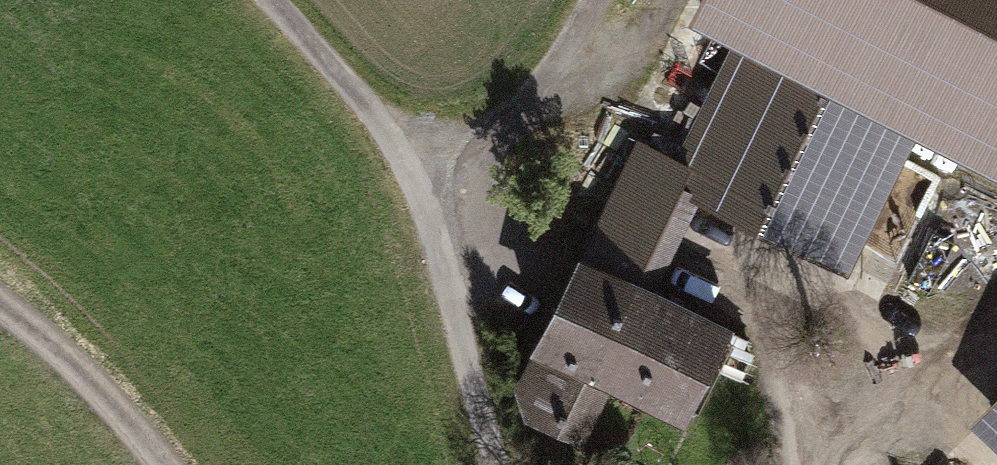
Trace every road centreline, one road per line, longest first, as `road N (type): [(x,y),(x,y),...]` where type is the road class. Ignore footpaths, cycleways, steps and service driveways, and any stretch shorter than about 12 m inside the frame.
road 1 (residential): [(500,464),(417,171),(274,0)]
road 2 (track): [(417,171),(515,108),(550,72),(595,0)]
road 3 (track): [(0,305),(90,379),(166,464)]

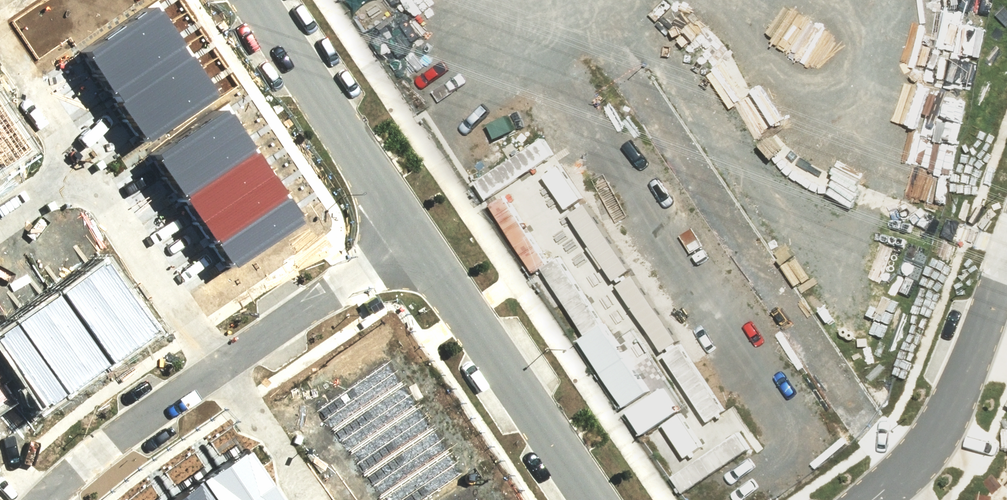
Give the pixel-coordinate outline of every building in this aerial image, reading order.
[(161,7),(91,56),(151,141),(221,93),(161,7)] [(4,161),(8,168),(34,151),(0,100),(0,163),(4,161)] [(229,114),(161,162),(236,270),(304,222),(229,114)] [(0,331),(0,340),(45,405),(156,329),(107,258),(0,331)] [(14,400),(0,377),(0,409),(14,400)] [(258,454),(185,499),(287,499),(258,454)]
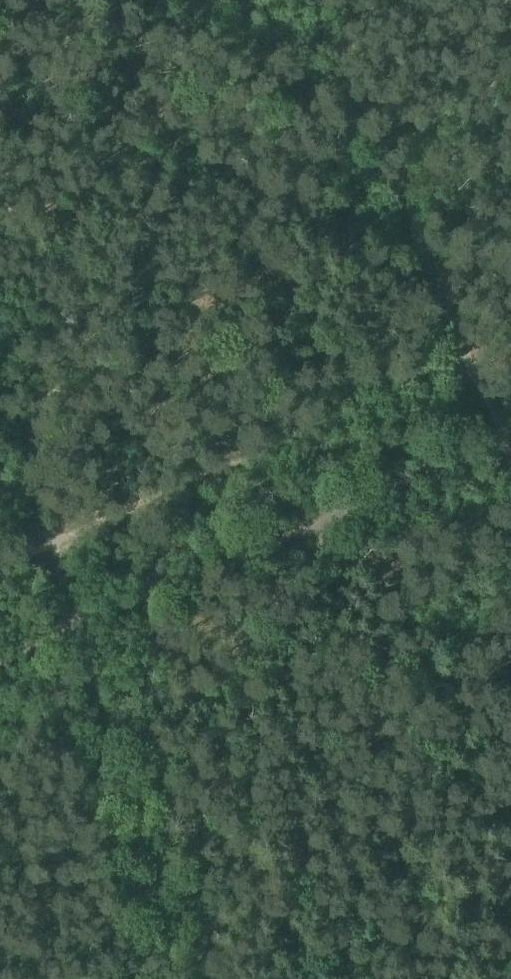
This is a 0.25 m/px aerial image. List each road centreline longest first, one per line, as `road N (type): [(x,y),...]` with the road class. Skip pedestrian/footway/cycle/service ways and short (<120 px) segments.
road 1 (track): [(0,405),(169,978)]
road 2 (track): [(0,574),(459,364)]
road 3 (track): [(309,0),(489,438)]

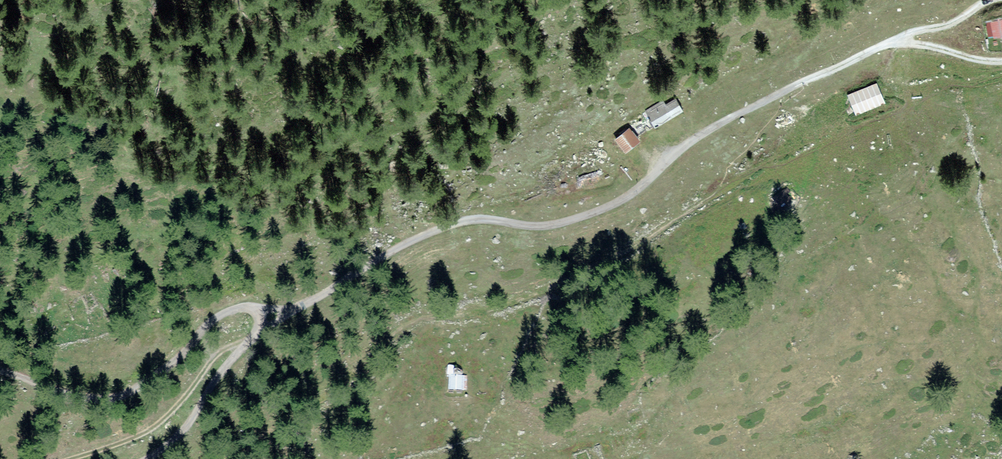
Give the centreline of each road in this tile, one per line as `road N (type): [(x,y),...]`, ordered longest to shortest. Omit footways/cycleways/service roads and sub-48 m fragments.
road 1 (track): [(137,458),(179,439),(213,374),(250,337),(386,253),(447,224),(537,223),(600,208),(730,114),(801,80)]
road 2 (track): [(0,372),(107,397),(180,356),(226,312),(250,308),(265,327)]
road 3 (track): [(801,80),(903,39),(1001,58)]

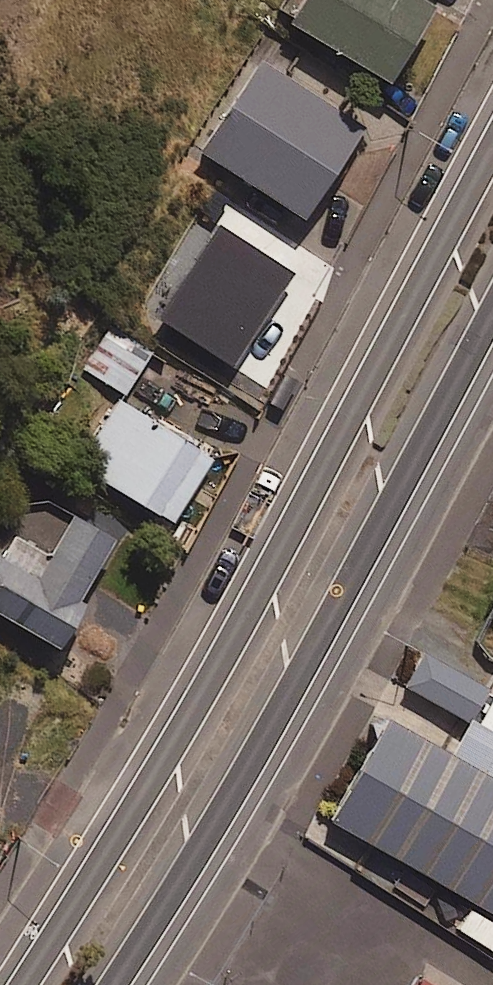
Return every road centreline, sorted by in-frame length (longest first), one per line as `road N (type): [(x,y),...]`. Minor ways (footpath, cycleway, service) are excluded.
road 1 (secondary): [(21,984),(204,692),(492,147)]
road 2 (secondary): [(492,315),(187,874),(115,984)]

How to complete this task -> Please produce an exact copy of all the material, leaving out the pictures.

Solution to this task ->
Trace every road centreline, one road per line, longest first, as `road N (type): [(x,y),(x,y),...]` where type is the road class. Ignore footpaths, cycleways, steps and service driveways, and any stretch shorter than about 12 m inside the frame.
road 1 (residential): [(500,464),(417,171),(274,0)]
road 2 (track): [(417,171),(515,108),(550,72),(595,0)]
road 3 (track): [(0,305),(90,379),(166,464)]

Give the pixel-coordinate outline of every building in this aerial image, reading order.
[(161,7),(91,56),(151,141),(221,93),(161,7)] [(4,161),(8,168),(34,151),(0,100),(0,163),(4,161)] [(229,114),(161,162),(236,270),(304,222),(229,114)] [(0,331),(0,340),(45,405),(156,329),(107,258),(0,331)] [(14,400),(0,377),(0,409),(14,400)] [(258,454),(185,499),(287,499),(258,454)]
This is a 0.25 m/px aerial image. List each road centreline longest first, one per line, as `road N (type): [(x,y),...]` with the road class. Skip pedestrian/footway/cycle/service ways and short (<120 px) segments.
road 1 (track): [(0,405),(169,978)]
road 2 (track): [(0,574),(459,364)]
road 3 (track): [(309,0),(489,438)]

Give the centreline of each road in this tile, one per line as `road N (type): [(x,y),...]`, ordered longest to shortest. Omit footways/cycleways/service roads and sub-48 m fragments.
road 1 (track): [(137,458),(179,439),(213,374),(250,337),(386,253),(447,224),(537,223),(600,208),(730,114),(801,80)]
road 2 (track): [(0,372),(107,397),(180,356),(226,312),(250,308),(265,327)]
road 3 (track): [(801,80),(903,39),(1001,58)]

Return every road centreline, sorted by in-frame length (longest first), one per line as `road N (type): [(x,y),...]`. Minor ways (footpath, cycleway, service) are excluded.
road 1 (secondary): [(21,984),(204,692),(492,147)]
road 2 (secondary): [(492,315),(187,874),(115,984)]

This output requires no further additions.